[[ PROVIDED ENTRIES open ]]
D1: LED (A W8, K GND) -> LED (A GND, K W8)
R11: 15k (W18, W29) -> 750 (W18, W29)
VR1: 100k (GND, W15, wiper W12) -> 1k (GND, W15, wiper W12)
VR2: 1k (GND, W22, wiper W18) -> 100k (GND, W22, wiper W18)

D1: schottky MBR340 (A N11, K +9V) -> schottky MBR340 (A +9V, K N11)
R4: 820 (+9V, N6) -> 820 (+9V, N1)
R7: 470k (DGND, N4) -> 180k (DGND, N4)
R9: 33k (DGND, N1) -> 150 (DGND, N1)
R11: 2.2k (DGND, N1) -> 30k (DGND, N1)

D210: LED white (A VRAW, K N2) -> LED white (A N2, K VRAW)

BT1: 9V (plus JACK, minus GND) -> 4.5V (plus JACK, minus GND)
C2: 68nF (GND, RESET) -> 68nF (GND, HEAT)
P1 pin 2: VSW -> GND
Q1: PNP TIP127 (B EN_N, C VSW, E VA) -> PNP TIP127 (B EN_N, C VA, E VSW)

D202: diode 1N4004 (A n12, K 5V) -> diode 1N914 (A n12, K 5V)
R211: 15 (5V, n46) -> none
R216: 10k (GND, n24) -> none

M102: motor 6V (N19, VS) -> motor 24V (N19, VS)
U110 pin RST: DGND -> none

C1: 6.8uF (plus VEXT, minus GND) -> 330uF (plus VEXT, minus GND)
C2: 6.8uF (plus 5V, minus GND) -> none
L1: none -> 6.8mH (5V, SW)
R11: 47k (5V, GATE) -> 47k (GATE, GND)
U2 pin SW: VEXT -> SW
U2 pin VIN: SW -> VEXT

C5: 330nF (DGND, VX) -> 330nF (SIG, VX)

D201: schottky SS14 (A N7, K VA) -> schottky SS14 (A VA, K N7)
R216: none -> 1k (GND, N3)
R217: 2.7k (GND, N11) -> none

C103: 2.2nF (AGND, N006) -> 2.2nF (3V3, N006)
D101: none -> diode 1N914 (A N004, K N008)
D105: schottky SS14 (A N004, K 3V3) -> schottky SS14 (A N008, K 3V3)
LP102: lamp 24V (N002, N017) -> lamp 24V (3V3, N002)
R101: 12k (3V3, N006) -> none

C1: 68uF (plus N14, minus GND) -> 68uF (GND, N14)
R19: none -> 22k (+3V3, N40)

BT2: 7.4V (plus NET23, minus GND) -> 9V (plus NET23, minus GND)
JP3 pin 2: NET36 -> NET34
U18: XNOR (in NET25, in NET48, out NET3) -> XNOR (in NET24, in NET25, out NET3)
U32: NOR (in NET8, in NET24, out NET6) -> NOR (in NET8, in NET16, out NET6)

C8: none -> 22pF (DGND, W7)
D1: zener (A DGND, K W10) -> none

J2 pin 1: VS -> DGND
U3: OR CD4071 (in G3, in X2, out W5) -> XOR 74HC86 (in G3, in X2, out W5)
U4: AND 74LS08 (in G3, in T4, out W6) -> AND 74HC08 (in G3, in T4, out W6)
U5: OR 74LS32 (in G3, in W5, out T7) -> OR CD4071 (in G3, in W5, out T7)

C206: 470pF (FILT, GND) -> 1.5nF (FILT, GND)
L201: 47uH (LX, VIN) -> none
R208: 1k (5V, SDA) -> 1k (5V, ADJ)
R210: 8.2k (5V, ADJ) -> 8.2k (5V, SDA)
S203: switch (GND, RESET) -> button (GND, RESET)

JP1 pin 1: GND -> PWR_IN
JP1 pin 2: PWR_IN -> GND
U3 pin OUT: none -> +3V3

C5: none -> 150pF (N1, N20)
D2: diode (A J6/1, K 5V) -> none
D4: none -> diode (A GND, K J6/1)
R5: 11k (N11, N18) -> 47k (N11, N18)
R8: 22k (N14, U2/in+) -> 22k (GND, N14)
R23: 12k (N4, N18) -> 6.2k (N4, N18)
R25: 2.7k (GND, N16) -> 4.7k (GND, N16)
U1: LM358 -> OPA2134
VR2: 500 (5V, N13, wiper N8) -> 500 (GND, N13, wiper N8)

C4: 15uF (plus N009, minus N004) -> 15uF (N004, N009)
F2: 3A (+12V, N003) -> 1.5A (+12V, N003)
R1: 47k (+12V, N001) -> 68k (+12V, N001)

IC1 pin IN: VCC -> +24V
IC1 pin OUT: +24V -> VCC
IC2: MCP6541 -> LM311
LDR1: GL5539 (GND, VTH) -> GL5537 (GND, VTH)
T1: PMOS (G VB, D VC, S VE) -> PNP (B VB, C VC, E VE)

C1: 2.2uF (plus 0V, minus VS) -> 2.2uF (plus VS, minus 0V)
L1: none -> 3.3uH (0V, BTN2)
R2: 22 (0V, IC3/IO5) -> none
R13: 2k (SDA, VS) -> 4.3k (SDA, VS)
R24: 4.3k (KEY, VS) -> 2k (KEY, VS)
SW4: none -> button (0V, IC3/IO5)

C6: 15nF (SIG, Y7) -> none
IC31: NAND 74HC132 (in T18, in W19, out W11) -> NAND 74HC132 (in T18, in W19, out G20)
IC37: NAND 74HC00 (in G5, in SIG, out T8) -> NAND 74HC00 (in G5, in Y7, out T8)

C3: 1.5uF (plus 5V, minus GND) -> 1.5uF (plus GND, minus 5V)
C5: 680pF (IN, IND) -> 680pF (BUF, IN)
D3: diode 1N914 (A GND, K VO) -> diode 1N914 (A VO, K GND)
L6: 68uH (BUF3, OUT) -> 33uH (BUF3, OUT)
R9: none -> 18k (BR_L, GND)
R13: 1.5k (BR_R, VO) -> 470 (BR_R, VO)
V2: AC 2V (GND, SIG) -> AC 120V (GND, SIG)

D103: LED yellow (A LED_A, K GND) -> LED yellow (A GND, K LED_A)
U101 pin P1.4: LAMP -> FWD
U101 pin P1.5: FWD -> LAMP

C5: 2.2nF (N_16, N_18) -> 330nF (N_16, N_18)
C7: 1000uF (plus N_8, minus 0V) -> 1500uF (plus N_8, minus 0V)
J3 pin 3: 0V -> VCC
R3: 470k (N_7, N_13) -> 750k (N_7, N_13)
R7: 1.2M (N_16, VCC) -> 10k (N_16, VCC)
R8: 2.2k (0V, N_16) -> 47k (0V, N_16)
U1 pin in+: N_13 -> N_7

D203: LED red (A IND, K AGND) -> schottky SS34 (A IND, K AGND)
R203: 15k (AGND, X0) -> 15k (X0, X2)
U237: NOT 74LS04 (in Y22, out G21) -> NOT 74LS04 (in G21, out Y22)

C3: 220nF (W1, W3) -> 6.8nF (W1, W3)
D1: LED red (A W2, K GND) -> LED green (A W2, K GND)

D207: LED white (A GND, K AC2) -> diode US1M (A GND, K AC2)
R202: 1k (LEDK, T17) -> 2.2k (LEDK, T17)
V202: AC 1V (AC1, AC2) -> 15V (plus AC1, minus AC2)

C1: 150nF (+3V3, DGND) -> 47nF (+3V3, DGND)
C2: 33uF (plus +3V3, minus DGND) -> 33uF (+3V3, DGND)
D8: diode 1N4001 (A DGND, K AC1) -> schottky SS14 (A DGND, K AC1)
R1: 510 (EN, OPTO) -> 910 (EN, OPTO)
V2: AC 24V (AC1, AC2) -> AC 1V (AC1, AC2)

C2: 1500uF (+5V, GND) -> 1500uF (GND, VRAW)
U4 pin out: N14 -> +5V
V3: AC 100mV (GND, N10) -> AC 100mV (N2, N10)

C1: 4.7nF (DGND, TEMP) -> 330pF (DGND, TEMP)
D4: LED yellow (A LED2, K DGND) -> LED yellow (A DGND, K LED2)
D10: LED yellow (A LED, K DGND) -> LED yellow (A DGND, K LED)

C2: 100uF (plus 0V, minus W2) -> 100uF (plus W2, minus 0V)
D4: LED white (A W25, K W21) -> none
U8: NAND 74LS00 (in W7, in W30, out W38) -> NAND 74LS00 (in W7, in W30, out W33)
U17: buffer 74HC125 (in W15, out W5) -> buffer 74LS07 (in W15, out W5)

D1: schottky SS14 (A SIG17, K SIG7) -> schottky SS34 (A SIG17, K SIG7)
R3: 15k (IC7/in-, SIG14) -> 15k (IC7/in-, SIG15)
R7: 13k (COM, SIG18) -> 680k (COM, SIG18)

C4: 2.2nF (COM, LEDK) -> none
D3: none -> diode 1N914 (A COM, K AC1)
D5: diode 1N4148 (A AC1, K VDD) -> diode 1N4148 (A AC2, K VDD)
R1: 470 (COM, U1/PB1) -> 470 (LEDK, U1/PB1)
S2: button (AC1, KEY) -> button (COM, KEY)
[[ PROVIDED ENTRIES closed ]]
■ **PROBLEM DESCRIPTION**:
Lines from the top of the data above through the line containing "R7: 470k (DGND, N4) -> 180k (DGND, N4)" must be repeated exactly. All other lines stay out.

■ **RESULT BELOW**:
D1: LED (A W8, K GND) -> LED (A GND, K W8)
R11: 15k (W18, W29) -> 750 (W18, W29)
VR1: 100k (GND, W15, wiper W12) -> 1k (GND, W15, wiper W12)
VR2: 1k (GND, W22, wiper W18) -> 100k (GND, W22, wiper W18)

D1: schottky MBR340 (A N11, K +9V) -> schottky MBR340 (A +9V, K N11)
R4: 820 (+9V, N6) -> 820 (+9V, N1)
R7: 470k (DGND, N4) -> 180k (DGND, N4)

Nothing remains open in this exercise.